↓↓↓
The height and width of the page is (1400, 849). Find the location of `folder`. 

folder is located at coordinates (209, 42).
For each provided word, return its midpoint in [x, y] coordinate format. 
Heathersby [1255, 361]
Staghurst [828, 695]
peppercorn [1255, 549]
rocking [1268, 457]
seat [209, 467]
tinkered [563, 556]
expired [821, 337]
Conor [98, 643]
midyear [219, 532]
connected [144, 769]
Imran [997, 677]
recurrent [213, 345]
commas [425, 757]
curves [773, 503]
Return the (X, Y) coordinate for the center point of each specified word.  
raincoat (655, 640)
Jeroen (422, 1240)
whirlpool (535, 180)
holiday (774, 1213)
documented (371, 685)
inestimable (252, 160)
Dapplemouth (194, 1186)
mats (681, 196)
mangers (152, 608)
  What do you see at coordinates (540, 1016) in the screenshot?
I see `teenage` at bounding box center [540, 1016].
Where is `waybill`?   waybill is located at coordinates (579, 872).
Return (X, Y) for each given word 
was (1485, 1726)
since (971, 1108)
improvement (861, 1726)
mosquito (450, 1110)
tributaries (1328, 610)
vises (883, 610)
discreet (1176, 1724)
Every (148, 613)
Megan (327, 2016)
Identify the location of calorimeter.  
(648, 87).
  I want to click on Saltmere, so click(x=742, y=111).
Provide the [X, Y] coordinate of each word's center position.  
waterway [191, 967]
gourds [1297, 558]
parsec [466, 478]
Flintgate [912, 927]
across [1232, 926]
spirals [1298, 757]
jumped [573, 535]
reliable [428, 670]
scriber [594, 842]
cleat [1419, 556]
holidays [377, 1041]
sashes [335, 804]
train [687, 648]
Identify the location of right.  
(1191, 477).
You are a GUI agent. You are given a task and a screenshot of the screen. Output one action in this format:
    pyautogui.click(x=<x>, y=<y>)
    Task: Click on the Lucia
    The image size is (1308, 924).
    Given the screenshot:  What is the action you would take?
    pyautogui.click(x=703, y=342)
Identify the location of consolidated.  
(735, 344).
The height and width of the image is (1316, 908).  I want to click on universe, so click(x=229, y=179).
↑↑↑
**Prompt:** Reproduce, unchanged, the rows from the line containing "holiday (774, 1213)" up to and including the line containing "coordinates (579, 872).".

**Result for this task:**
holiday (774, 1213)
documented (371, 685)
inestimable (252, 160)
Dapplemouth (194, 1186)
mats (681, 196)
mangers (152, 608)
  What do you see at coordinates (540, 1016) in the screenshot?
I see `teenage` at bounding box center [540, 1016].
Where is `waybill`?   waybill is located at coordinates (579, 872).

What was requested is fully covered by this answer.